→ TASK BRIEF
These records contain pictures, which must be left out; copy exactly the lines from the one with "GPS pin TX: 6 -> 14" up to and including the one with "DHT3: DHT22 -> AM2302".

==== PROVIDED RECORDS

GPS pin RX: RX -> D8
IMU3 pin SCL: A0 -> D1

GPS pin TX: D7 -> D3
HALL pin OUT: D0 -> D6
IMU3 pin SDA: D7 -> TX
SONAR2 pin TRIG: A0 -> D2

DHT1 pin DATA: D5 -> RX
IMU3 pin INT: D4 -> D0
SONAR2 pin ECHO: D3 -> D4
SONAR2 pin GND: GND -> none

========
==== PROVIDED RECORDS

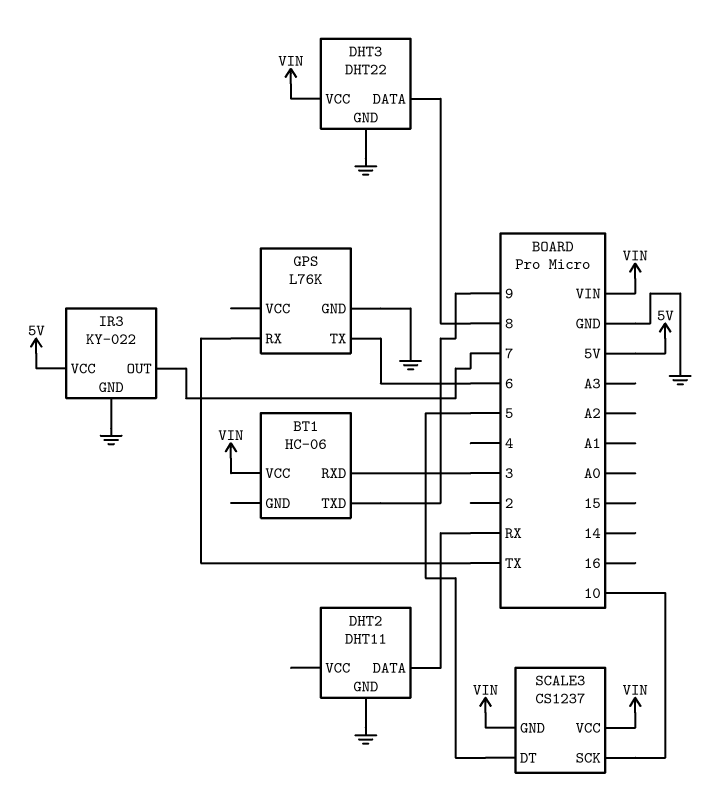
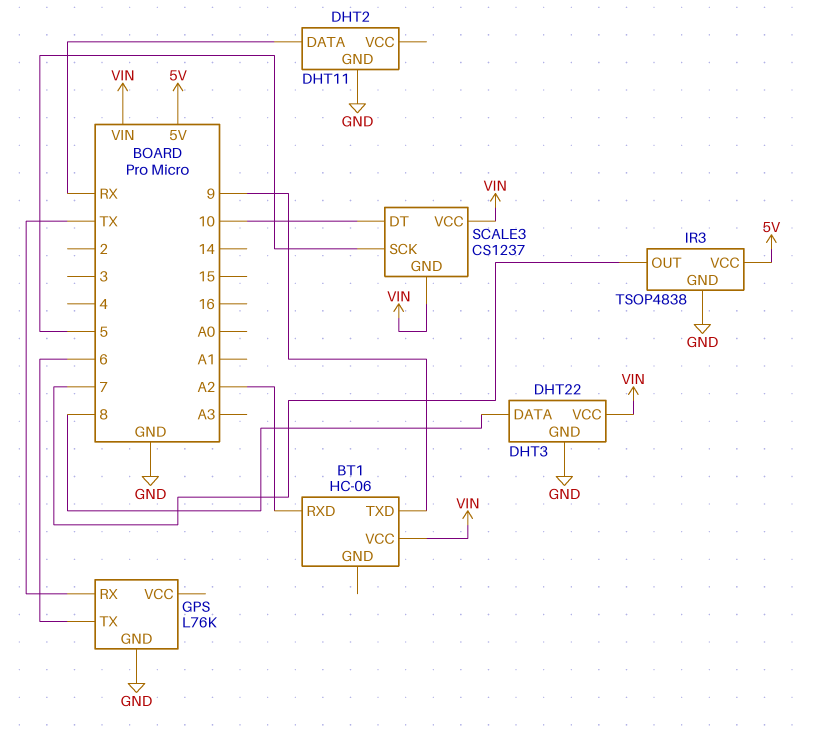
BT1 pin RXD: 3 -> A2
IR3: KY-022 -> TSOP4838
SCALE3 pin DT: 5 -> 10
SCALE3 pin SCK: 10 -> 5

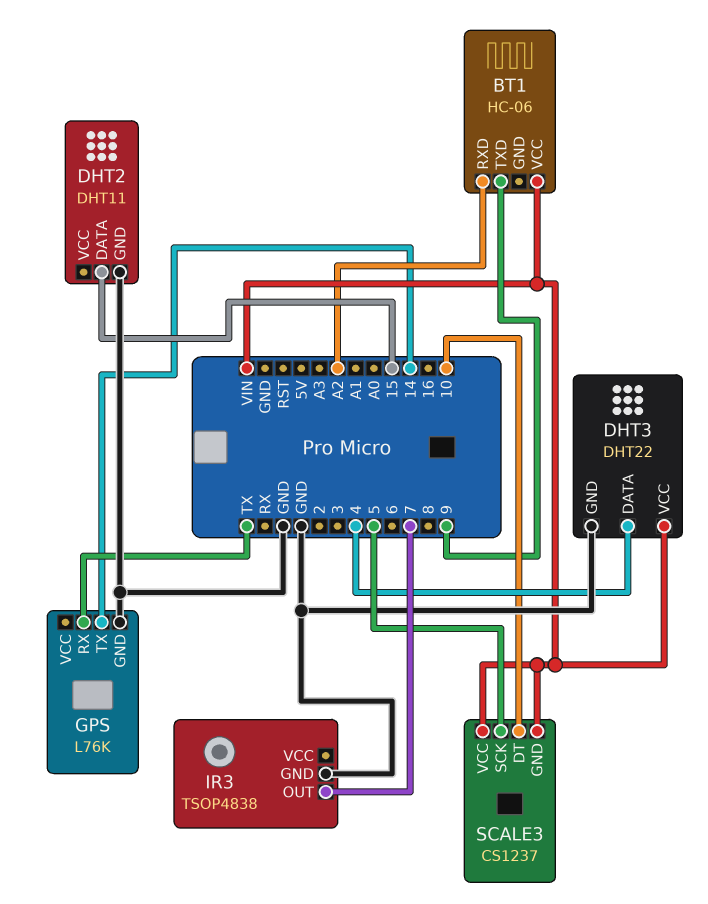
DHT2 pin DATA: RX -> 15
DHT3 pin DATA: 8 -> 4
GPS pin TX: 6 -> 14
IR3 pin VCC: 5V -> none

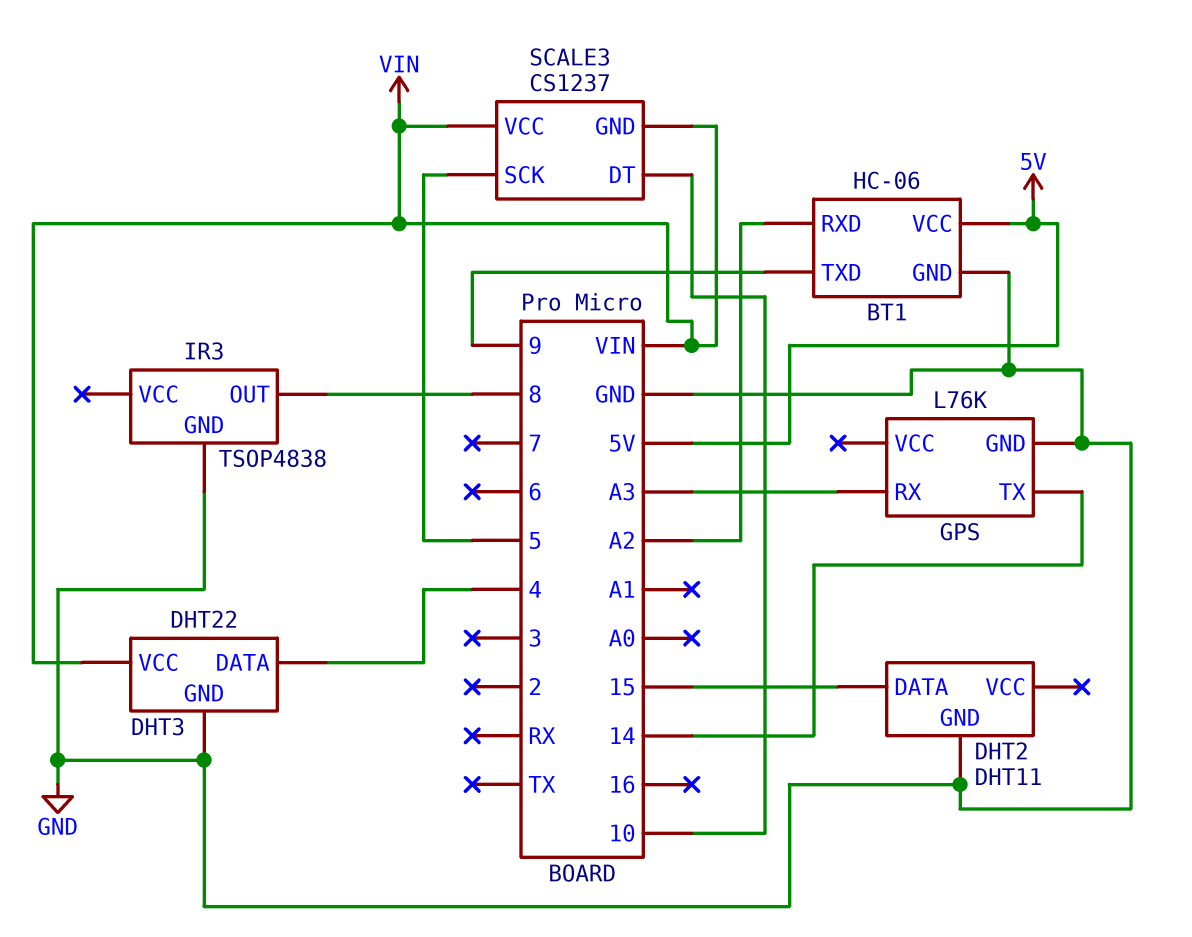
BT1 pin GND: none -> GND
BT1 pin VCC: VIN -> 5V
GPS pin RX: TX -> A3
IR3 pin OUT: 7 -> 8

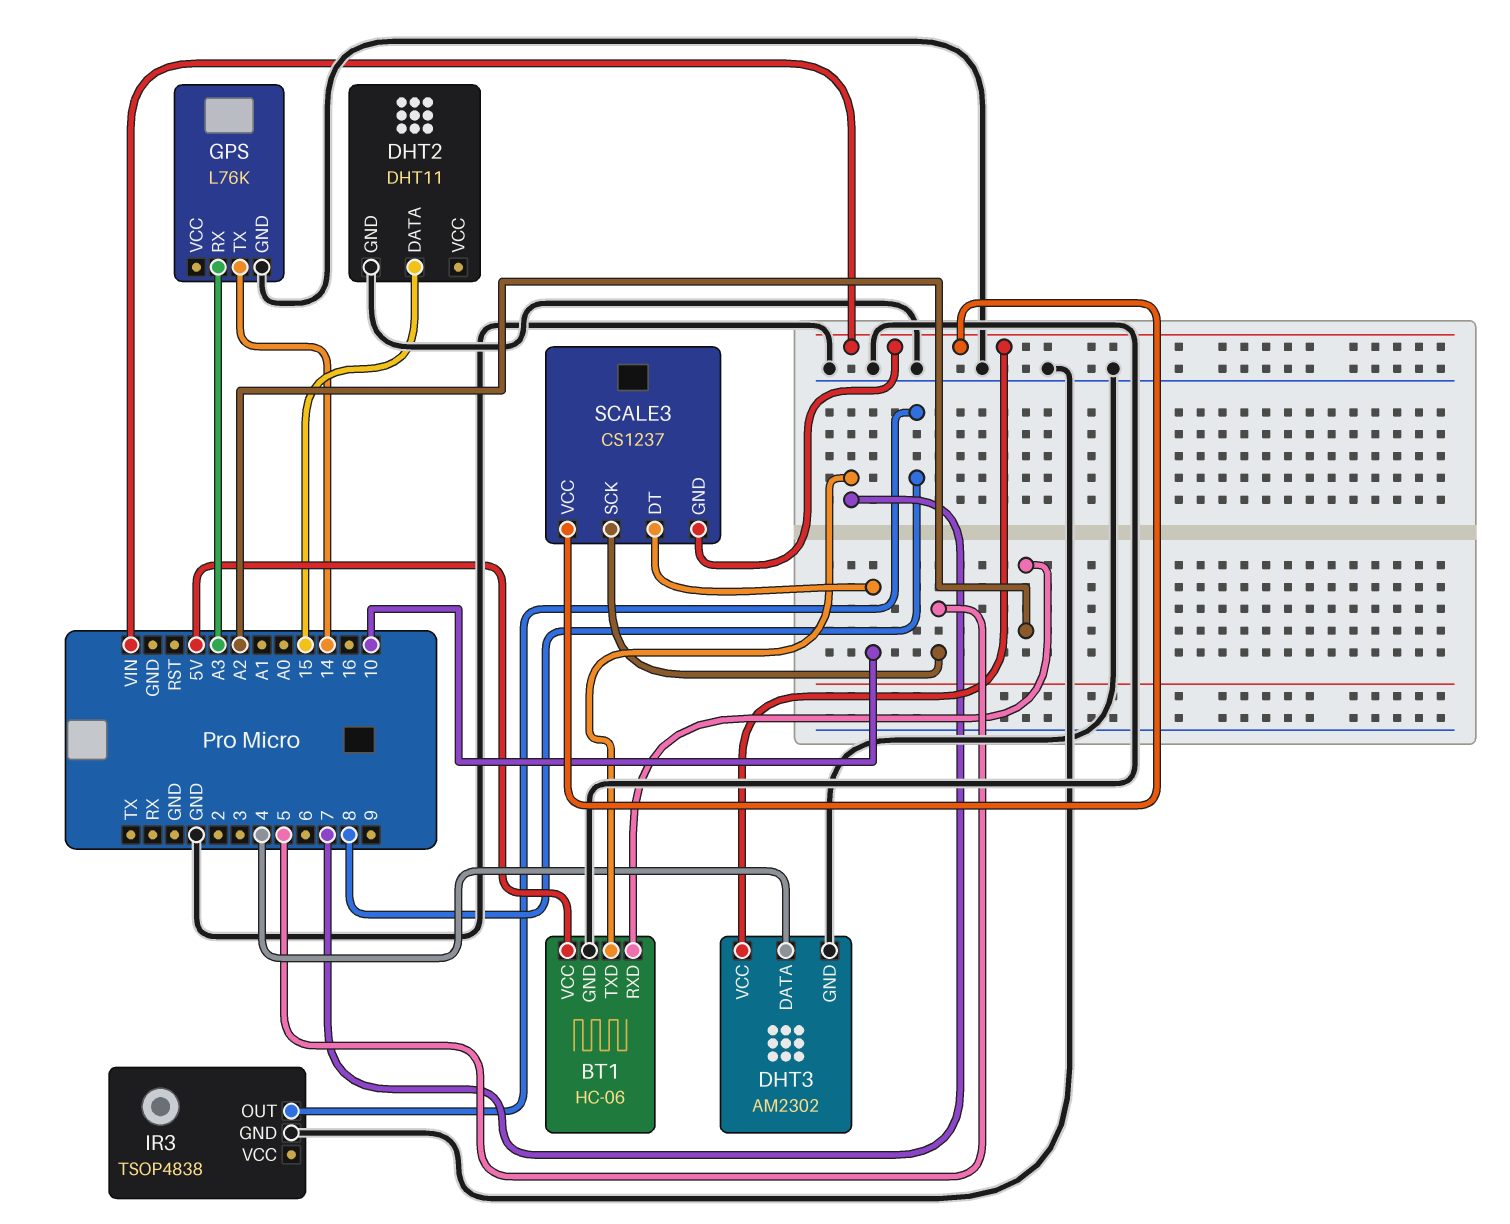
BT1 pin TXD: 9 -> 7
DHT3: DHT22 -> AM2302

========
==== PROVIDED RECORDS

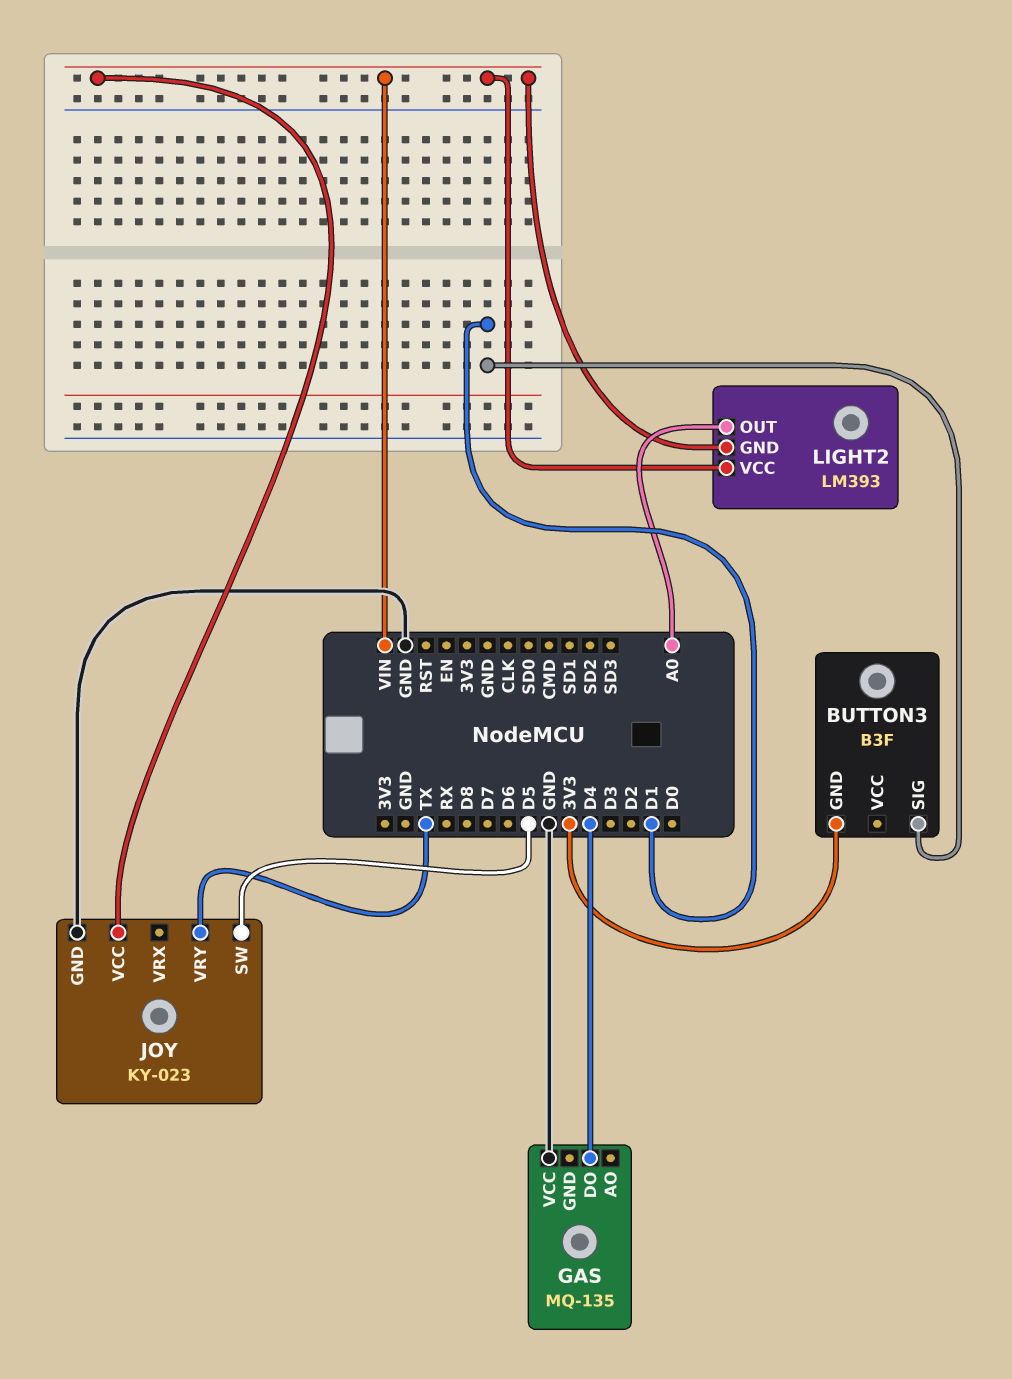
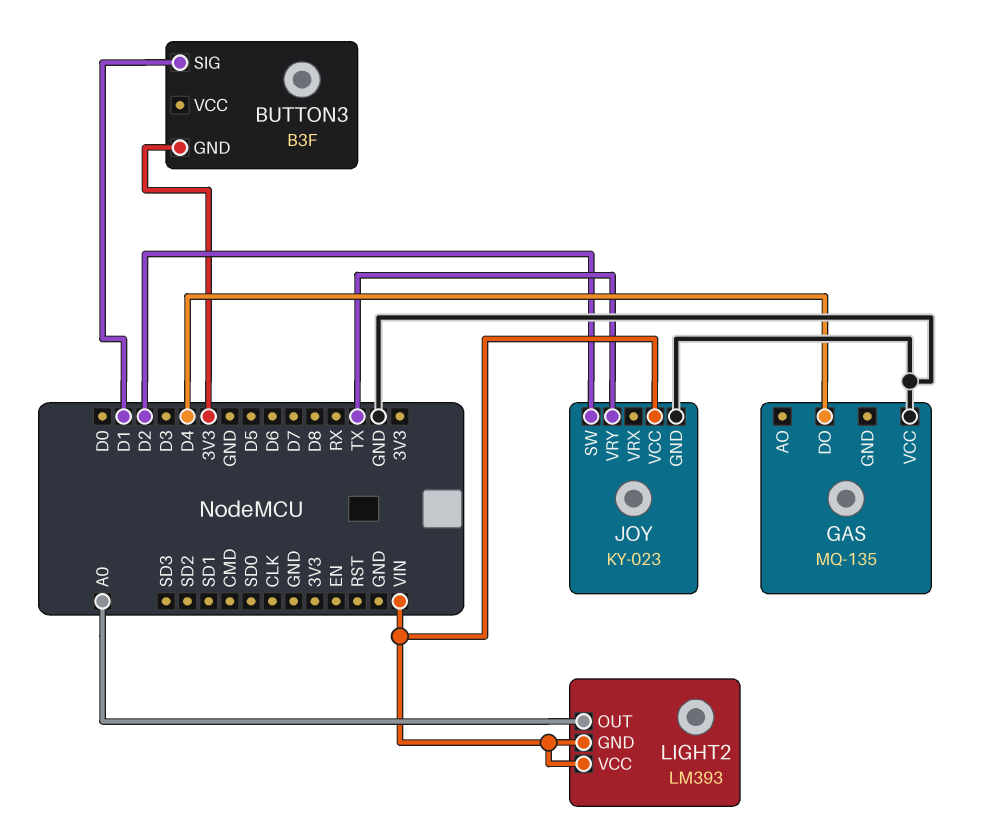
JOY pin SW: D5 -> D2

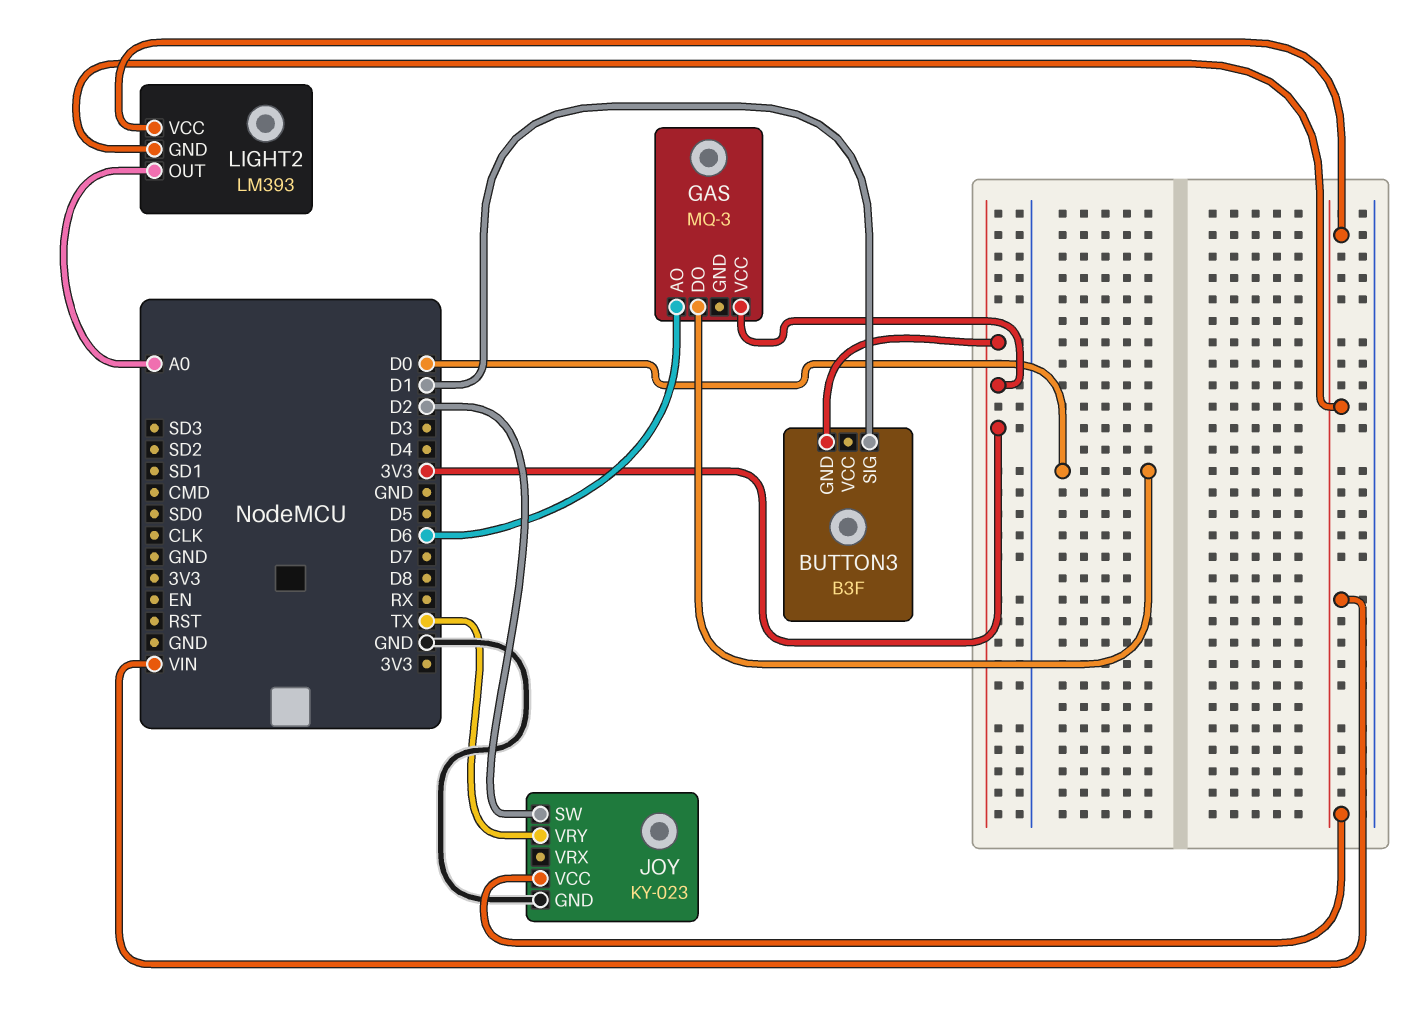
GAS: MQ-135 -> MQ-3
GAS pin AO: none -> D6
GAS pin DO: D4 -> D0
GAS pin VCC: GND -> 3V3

========

→ RESULT OF THE EXERCISE
GPS pin TX: 6 -> 14
IR3 pin VCC: 5V -> none

BT1 pin GND: none -> GND
BT1 pin VCC: VIN -> 5V
GPS pin RX: TX -> A3
IR3 pin OUT: 7 -> 8

BT1 pin TXD: 9 -> 7
DHT3: DHT22 -> AM2302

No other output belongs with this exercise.